PROBLEM TO WORK ON >> Pick out each of the lines below that contains the word "outside", and copy every such line in full.

DATA RECORDS >>
= = = =

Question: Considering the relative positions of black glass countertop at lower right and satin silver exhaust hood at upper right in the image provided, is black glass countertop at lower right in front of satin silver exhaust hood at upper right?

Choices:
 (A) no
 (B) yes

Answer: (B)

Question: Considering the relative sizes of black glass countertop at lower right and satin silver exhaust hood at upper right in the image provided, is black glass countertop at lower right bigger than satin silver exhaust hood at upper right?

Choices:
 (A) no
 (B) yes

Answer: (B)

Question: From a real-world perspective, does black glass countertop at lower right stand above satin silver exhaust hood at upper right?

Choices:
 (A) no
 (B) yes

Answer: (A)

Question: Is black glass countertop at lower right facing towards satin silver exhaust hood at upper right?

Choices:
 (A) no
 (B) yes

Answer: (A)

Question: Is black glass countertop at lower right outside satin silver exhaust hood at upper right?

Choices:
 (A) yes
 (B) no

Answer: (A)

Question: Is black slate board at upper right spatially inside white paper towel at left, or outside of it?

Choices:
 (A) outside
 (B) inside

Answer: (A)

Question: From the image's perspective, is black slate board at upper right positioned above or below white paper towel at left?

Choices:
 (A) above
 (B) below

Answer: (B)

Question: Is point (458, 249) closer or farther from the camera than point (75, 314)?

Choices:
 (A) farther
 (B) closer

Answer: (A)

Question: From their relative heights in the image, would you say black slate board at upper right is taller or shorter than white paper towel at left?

= = = =

ANSWER SPACE >>
Question: Is black glass countertop at lower right outside satin silver exhaust hood at upper right?
Question: Is black slate board at upper right spatially inside white paper towel at left, or outside of it?
 (A) outside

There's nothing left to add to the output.